*** THE RECORDS Section Begins ***

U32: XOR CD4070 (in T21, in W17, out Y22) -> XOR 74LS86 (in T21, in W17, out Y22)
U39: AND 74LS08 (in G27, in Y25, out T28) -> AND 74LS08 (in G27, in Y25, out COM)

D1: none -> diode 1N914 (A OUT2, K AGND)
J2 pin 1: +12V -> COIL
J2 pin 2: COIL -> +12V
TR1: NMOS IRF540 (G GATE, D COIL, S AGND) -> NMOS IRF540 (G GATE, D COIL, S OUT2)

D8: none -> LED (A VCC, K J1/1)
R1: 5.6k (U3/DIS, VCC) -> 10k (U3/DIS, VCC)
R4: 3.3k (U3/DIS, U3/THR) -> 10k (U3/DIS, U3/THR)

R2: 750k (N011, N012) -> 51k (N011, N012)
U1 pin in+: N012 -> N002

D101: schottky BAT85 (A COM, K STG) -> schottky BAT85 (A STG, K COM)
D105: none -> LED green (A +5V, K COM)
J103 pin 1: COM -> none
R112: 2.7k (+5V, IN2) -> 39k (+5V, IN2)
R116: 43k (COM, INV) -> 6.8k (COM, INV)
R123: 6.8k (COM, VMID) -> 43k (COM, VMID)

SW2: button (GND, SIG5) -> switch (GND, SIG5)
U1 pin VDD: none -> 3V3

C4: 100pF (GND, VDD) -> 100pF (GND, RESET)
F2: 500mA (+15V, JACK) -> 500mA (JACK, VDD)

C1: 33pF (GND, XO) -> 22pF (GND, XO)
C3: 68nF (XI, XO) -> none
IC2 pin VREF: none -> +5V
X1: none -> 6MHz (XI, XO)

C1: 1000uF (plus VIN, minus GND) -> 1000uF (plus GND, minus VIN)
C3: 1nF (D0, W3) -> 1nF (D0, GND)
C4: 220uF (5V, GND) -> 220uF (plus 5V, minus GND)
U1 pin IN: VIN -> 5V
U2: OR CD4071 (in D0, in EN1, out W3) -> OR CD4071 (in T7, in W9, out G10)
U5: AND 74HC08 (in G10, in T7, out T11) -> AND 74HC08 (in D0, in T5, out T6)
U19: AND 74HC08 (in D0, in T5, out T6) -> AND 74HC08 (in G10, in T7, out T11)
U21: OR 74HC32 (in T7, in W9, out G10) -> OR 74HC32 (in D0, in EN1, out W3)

*** THE RECORDS Section Ends ***

#### [DIRECTIONS FOR THIS TASK]
Search the data above for the word "minus". Copy each line it is in.

#### [TASK ANSWER]
C1: 1000uF (plus VIN, minus GND) -> 1000uF (plus GND, minus VIN)
C4: 220uF (5V, GND) -> 220uF (plus 5V, minus GND)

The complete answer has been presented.